What to work on: Give an exact copy of the data that follows, but none of its pictures.

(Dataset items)
══════════

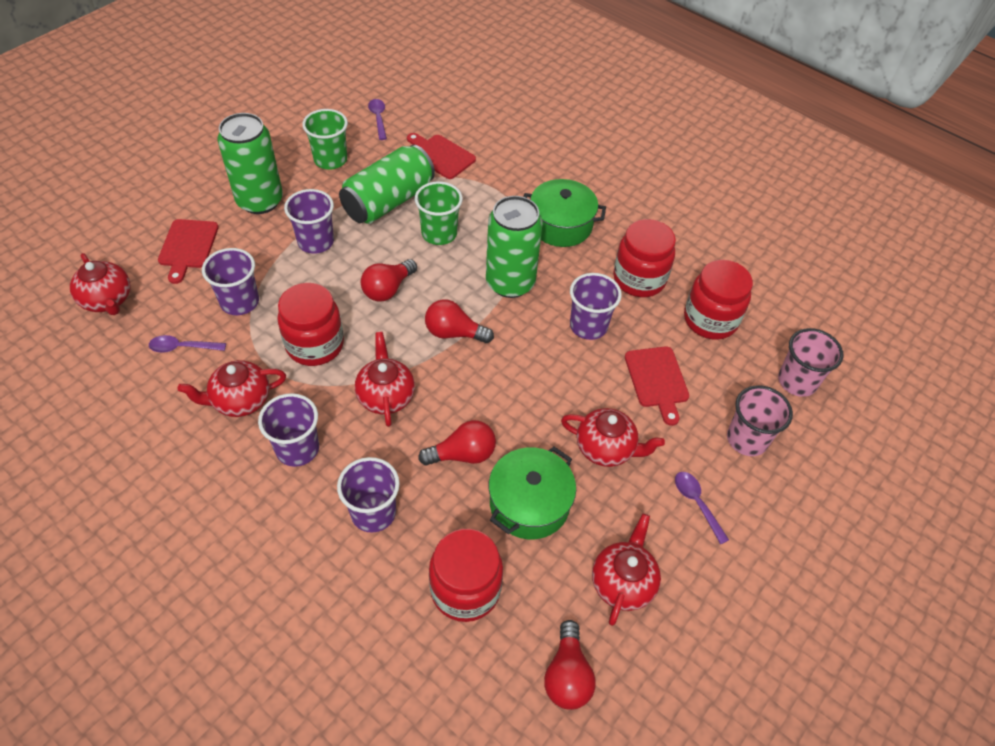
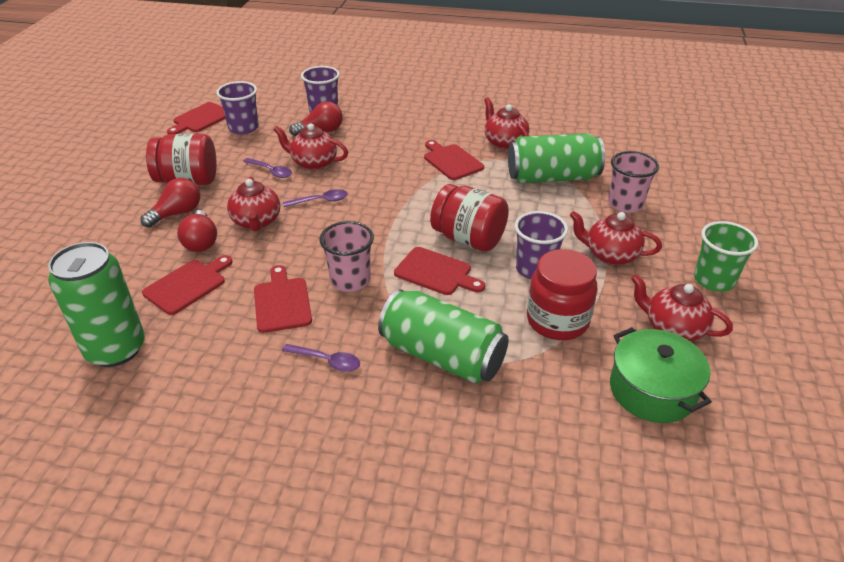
green cup: 2 -> 1
green pot: 2 -> 1
purple cup: 5 -> 3
red cutting board: 3 -> 5
red jar: 4 -> 3
red light bulb: 4 -> 3

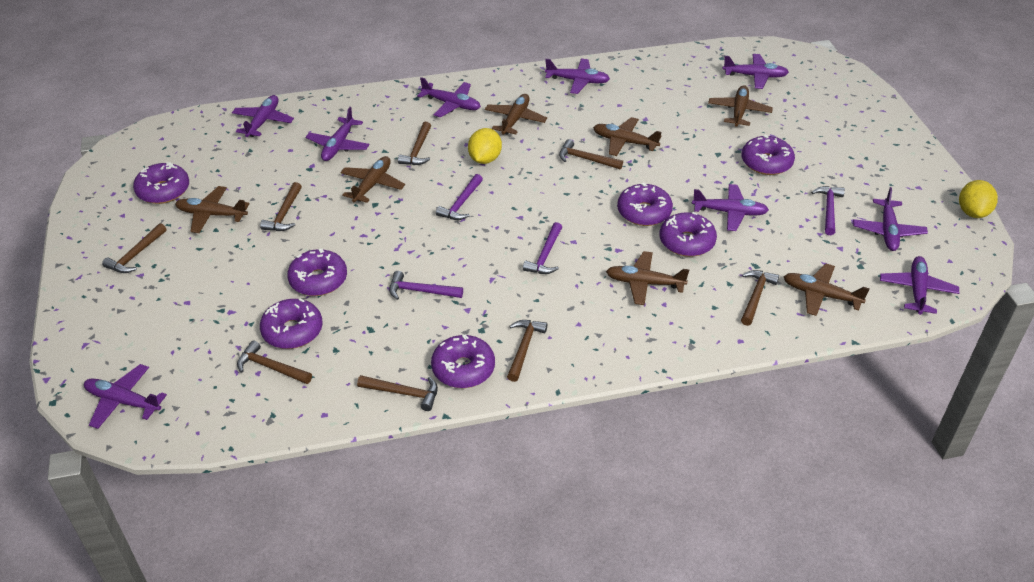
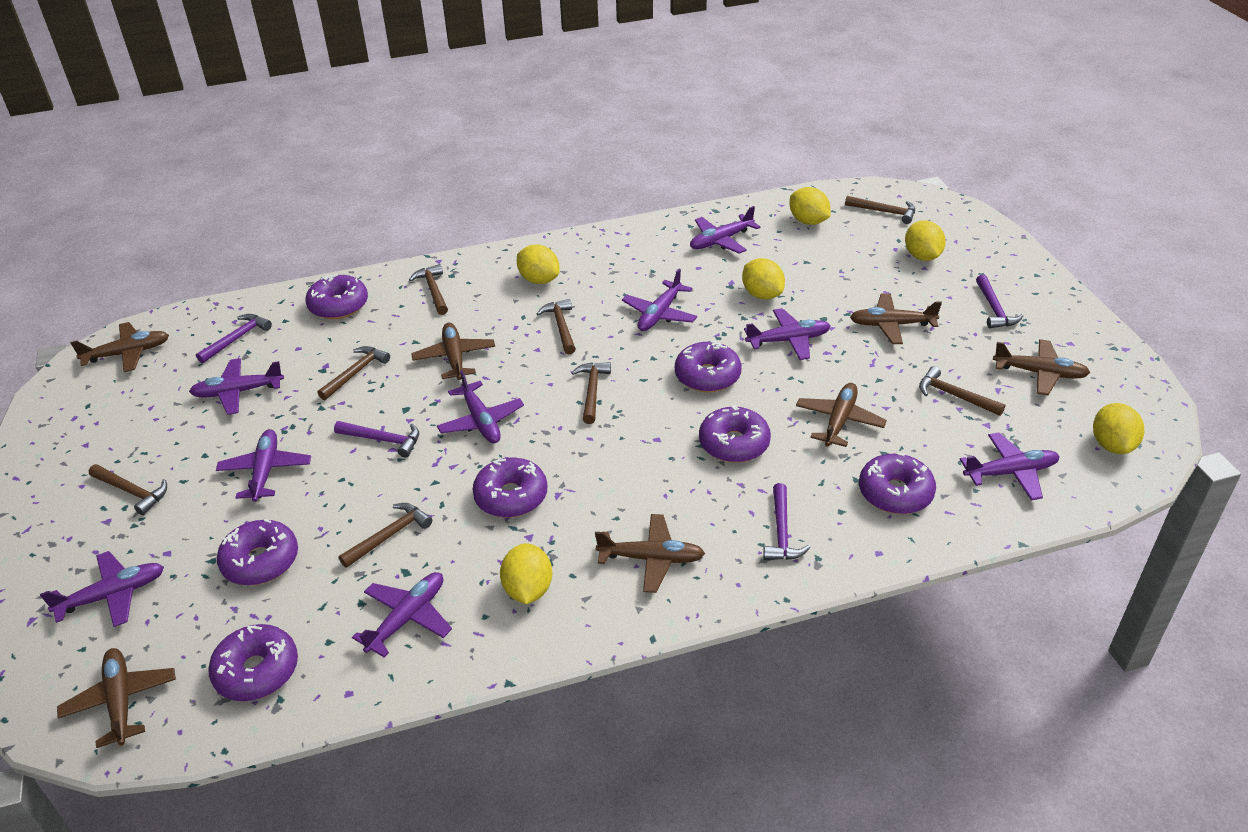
yellow lemon: 2 -> 6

══════════

Problem solution:
green cup: 2 -> 1
green pot: 2 -> 1
purple cup: 5 -> 3
red cutting board: 3 -> 5
red jar: 4 -> 3
red light bulb: 4 -> 3

yellow lemon: 2 -> 6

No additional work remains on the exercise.